* [Supplied material]
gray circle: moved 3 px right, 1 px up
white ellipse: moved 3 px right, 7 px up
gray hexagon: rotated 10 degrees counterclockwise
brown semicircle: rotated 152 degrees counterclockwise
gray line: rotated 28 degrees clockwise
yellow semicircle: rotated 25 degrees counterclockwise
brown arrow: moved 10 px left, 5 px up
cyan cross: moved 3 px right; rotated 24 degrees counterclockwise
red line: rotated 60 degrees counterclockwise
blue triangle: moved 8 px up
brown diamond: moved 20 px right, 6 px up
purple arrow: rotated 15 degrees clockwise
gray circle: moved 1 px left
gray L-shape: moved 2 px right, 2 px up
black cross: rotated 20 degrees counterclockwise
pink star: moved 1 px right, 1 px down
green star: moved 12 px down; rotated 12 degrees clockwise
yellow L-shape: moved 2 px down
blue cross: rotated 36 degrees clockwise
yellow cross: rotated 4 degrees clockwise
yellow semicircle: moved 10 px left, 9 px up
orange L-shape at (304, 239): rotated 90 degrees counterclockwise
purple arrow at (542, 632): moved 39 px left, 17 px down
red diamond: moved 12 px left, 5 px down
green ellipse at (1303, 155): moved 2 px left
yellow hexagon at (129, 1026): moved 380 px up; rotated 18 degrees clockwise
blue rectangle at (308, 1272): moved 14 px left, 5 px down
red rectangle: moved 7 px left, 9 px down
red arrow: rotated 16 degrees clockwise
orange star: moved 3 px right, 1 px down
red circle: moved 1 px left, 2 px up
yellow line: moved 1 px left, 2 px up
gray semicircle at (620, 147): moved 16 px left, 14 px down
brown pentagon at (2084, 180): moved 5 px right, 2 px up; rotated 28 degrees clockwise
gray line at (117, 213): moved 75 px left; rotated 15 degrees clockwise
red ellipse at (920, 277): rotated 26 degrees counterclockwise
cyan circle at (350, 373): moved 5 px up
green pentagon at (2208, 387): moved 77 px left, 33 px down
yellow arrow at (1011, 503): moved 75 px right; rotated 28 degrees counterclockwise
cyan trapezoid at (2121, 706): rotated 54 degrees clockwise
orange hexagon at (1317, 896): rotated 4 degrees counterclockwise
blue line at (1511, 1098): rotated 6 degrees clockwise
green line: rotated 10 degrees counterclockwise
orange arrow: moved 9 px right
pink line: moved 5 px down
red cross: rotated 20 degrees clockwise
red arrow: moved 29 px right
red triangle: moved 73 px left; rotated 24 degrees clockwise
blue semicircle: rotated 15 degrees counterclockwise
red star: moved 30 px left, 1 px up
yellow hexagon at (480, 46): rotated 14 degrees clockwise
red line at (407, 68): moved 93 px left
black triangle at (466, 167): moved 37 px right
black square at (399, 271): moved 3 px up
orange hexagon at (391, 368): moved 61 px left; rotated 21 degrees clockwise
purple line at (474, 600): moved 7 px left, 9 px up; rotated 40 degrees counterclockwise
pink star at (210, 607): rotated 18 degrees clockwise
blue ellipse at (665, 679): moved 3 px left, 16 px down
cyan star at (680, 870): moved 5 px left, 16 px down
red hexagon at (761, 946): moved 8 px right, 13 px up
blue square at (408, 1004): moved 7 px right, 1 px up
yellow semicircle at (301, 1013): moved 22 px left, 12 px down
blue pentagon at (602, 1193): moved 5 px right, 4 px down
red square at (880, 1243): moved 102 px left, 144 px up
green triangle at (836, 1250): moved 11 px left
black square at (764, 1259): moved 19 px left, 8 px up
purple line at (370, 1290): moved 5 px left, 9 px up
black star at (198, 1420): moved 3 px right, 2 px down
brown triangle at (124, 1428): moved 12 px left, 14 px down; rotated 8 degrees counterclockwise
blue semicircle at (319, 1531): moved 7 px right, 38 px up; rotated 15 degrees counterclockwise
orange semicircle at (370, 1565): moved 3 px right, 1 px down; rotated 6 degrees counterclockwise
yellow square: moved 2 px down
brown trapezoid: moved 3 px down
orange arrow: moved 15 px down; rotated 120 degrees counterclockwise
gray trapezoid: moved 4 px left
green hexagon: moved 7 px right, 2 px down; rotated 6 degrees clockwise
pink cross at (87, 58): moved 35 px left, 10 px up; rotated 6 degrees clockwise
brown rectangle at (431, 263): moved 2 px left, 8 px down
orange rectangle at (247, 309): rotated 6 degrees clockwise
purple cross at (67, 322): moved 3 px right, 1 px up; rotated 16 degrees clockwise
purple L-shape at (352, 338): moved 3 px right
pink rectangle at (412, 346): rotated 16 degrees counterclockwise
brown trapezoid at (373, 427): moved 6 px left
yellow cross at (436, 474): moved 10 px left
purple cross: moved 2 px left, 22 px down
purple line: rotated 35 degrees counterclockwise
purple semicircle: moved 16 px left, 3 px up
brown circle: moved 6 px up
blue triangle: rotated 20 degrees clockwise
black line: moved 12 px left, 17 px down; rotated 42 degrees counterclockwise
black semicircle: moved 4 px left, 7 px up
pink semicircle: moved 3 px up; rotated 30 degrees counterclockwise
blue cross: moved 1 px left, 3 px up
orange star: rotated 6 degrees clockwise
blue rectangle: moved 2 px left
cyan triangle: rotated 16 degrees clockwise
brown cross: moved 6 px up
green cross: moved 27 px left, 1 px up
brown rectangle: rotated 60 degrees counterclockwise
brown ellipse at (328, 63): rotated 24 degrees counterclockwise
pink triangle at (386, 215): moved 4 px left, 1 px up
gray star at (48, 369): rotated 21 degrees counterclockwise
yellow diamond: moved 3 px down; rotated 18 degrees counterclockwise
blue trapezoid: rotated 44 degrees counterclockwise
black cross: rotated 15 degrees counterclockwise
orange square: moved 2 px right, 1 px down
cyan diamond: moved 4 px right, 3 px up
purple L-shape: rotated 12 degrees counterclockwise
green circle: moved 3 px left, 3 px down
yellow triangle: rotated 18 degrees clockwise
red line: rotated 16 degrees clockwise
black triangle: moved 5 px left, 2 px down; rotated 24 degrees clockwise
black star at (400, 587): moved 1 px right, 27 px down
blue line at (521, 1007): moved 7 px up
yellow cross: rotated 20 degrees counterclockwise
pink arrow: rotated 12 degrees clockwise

* [Task instructions] Above are the lines; repeat exactly the ones from the line containing "cyan circle at (350, 373): moved 5 px up" down to the line containing "orange semicircle at", both inclusive.

* [Written solution]
cyan circle at (350, 373): moved 5 px up
green pentagon at (2208, 387): moved 77 px left, 33 px down
yellow arrow at (1011, 503): moved 75 px right; rotated 28 degrees counterclockwise
cyan trapezoid at (2121, 706): rotated 54 degrees clockwise
orange hexagon at (1317, 896): rotated 4 degrees counterclockwise
blue line at (1511, 1098): rotated 6 degrees clockwise
green line: rotated 10 degrees counterclockwise
orange arrow: moved 9 px right
pink line: moved 5 px down
red cross: rotated 20 degrees clockwise
red arrow: moved 29 px right
red triangle: moved 73 px left; rotated 24 degrees clockwise
blue semicircle: rotated 15 degrees counterclockwise
red star: moved 30 px left, 1 px up
yellow hexagon at (480, 46): rotated 14 degrees clockwise
red line at (407, 68): moved 93 px left
black triangle at (466, 167): moved 37 px right
black square at (399, 271): moved 3 px up
orange hexagon at (391, 368): moved 61 px left; rotated 21 degrees clockwise
purple line at (474, 600): moved 7 px left, 9 px up; rotated 40 degrees counterclockwise
pink star at (210, 607): rotated 18 degrees clockwise
blue ellipse at (665, 679): moved 3 px left, 16 px down
cyan star at (680, 870): moved 5 px left, 16 px down
red hexagon at (761, 946): moved 8 px right, 13 px up
blue square at (408, 1004): moved 7 px right, 1 px up
yellow semicircle at (301, 1013): moved 22 px left, 12 px down
blue pentagon at (602, 1193): moved 5 px right, 4 px down
red square at (880, 1243): moved 102 px left, 144 px up
green triangle at (836, 1250): moved 11 px left
black square at (764, 1259): moved 19 px left, 8 px up
purple line at (370, 1290): moved 5 px left, 9 px up
black star at (198, 1420): moved 3 px right, 2 px down
brown triangle at (124, 1428): moved 12 px left, 14 px down; rotated 8 degrees counterclockwise
blue semicircle at (319, 1531): moved 7 px right, 38 px up; rotated 15 degrees counterclockwise
orange semicircle at (370, 1565): moved 3 px right, 1 px down; rotated 6 degrees counterclockwise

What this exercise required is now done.